** Start SUPPLIED INFORMATION **

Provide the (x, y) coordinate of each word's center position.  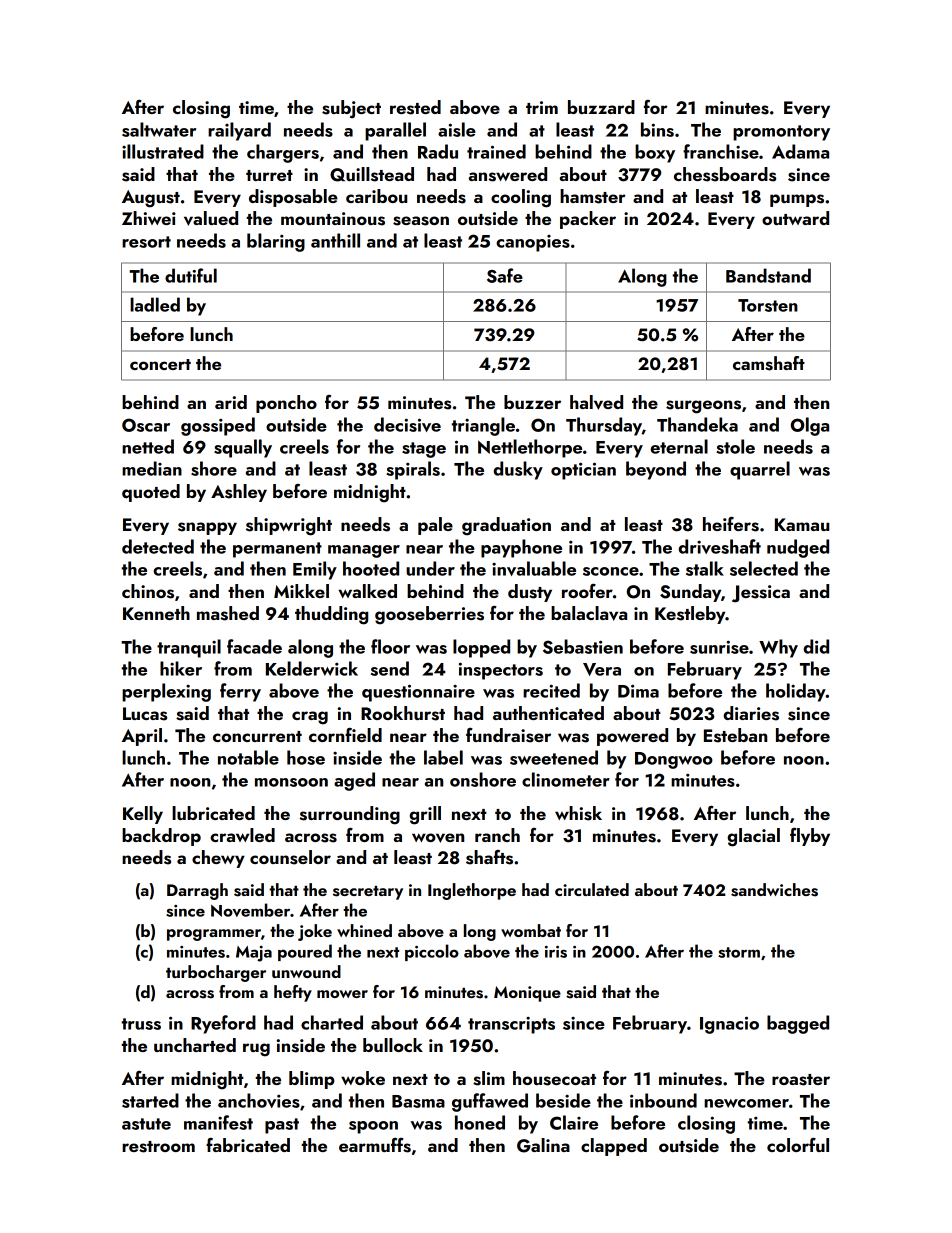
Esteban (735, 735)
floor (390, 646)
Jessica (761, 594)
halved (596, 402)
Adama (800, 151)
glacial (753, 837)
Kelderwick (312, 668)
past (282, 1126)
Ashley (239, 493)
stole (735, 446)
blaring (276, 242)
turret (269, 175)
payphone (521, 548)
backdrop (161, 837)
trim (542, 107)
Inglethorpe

** End SUPPLIED INFORMATION **

| DIRECTIONS |
Update all the records above by replacing "center position" with "midpoint" and keeping everything else the same. Leave the pictures out of your answer.

| RESPONSE |
Provide the (x, y) coordinate of each word's midpoint.  
Esteban (735, 735)
floor (390, 646)
Jessica (761, 594)
halved (596, 402)
Adama (800, 151)
glacial (753, 837)
Kelderwick (312, 668)
past (282, 1126)
Ashley (239, 493)
stole (735, 446)
blaring (276, 242)
turret (269, 175)
payphone (521, 548)
backdrop (161, 837)
trim (542, 107)
Inglethorpe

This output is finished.